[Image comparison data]

'''

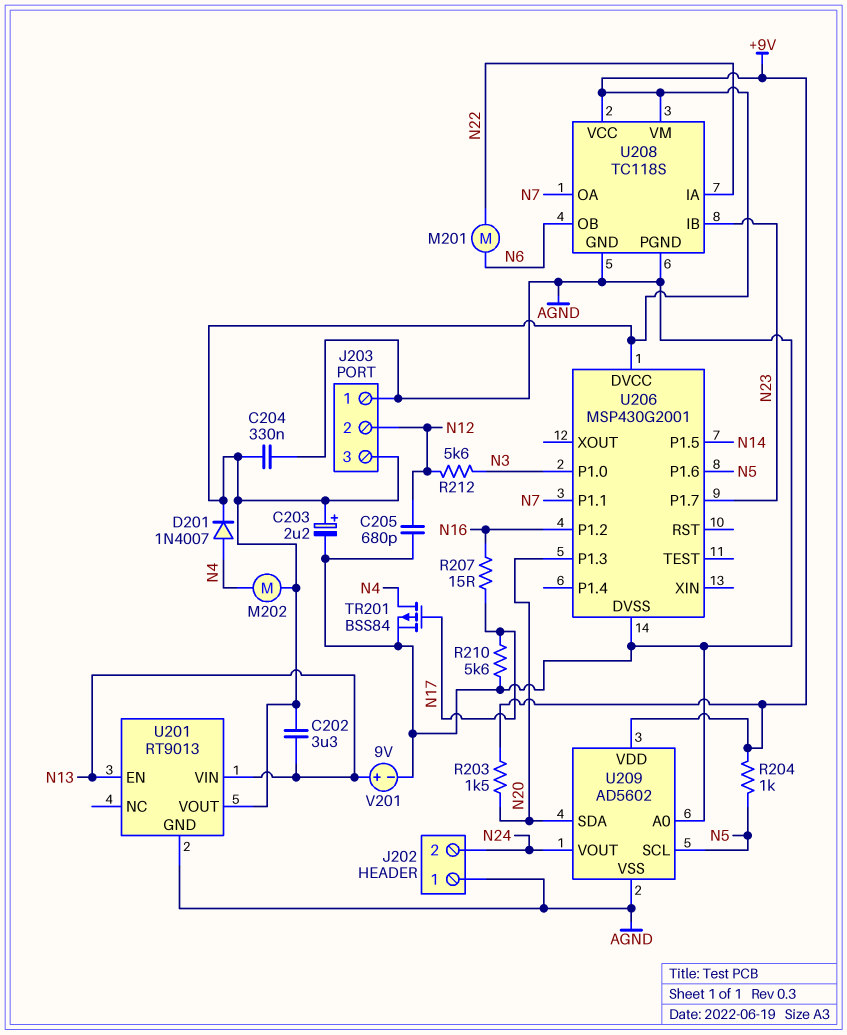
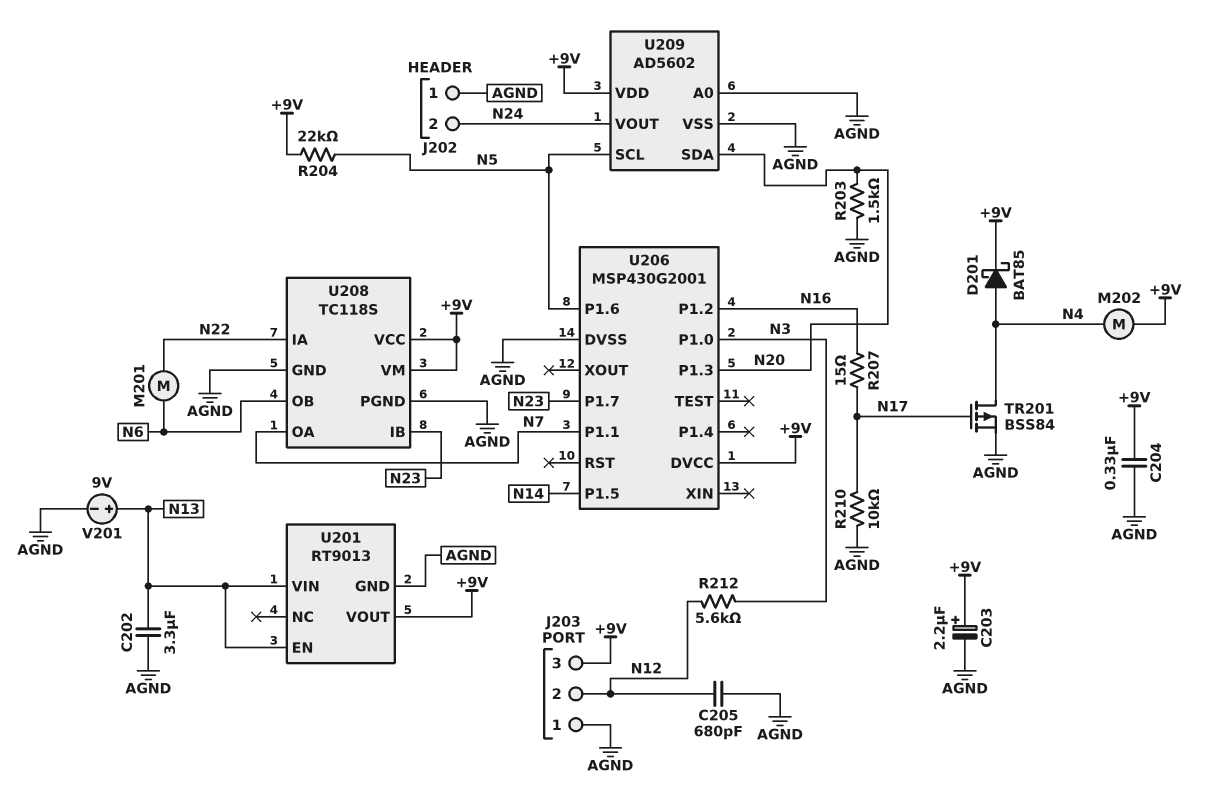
C202: 3.3uF (+9V, N13) -> 3.3uF (AGND, N13)
D201: diode 1N4007 (A N4, K +9V) -> schottky BAT85 (A N4, K +9V)
R203: 1.5k (+9V, N20) -> 1.5k (AGND, N20)
R204: 1k (+9V, N5) -> 22k (+9V, N5)
R210: 5.6k (AGND, N17) -> 10k (AGND, N17)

'''

Locate the word "AGND" in the entries, and copy every line where it is found.

*Task output*.
C202: 3.3uF (+9V, N13) -> 3.3uF (AGND, N13)
R203: 1.5k (+9V, N20) -> 1.5k (AGND, N20)
R210: 5.6k (AGND, N17) -> 10k (AGND, N17)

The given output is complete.